* ASSIGNMENT:
For the entries that follow, report how many lines include the word "DGND" and add nothing.

Top of THE DATA

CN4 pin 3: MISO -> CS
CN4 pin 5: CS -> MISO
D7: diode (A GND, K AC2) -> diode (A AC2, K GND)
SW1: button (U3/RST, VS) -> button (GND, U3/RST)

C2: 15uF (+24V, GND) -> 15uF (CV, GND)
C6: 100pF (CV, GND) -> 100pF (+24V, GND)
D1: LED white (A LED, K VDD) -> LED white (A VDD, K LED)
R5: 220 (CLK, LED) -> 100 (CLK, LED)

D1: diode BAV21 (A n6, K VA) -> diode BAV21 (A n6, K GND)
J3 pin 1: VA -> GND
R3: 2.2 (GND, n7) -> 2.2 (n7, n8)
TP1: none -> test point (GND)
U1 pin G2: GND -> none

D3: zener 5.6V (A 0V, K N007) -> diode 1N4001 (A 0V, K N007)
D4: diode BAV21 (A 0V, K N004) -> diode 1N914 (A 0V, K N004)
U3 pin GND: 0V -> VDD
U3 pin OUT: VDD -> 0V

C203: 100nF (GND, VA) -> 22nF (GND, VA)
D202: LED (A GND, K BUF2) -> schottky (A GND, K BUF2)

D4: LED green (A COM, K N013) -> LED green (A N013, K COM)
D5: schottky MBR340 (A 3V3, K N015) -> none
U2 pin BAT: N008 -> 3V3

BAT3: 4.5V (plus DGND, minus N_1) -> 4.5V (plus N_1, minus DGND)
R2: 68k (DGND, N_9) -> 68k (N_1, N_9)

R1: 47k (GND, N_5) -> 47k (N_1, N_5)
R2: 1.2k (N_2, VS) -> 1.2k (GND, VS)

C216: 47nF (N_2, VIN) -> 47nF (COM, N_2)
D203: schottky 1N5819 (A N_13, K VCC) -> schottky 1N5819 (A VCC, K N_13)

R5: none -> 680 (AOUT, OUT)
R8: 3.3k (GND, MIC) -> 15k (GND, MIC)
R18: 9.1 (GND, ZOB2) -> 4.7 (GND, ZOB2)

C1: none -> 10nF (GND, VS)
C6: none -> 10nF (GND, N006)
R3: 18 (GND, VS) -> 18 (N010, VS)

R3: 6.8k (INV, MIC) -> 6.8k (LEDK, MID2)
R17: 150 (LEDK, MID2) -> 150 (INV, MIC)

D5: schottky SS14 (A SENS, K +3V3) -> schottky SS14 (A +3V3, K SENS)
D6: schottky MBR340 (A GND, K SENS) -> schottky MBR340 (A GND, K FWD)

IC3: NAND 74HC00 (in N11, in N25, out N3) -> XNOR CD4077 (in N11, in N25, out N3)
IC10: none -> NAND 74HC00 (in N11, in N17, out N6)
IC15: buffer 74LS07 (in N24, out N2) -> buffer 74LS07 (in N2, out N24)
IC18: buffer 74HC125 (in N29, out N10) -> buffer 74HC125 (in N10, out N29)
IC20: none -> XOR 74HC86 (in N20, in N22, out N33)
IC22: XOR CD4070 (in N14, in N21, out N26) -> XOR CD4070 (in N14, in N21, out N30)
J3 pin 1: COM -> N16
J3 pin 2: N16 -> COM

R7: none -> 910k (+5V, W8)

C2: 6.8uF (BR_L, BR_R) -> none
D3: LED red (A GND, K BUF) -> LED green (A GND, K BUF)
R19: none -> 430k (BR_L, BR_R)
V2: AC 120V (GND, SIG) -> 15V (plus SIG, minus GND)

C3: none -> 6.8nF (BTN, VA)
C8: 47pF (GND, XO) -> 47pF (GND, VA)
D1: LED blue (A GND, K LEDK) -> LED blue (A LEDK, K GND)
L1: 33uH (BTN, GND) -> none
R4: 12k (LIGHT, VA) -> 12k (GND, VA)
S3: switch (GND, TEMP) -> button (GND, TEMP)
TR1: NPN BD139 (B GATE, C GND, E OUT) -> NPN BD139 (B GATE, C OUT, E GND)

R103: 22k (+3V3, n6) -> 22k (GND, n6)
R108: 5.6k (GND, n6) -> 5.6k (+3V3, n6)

Bottom of THE DATA

* EXERCISE RESULT:
2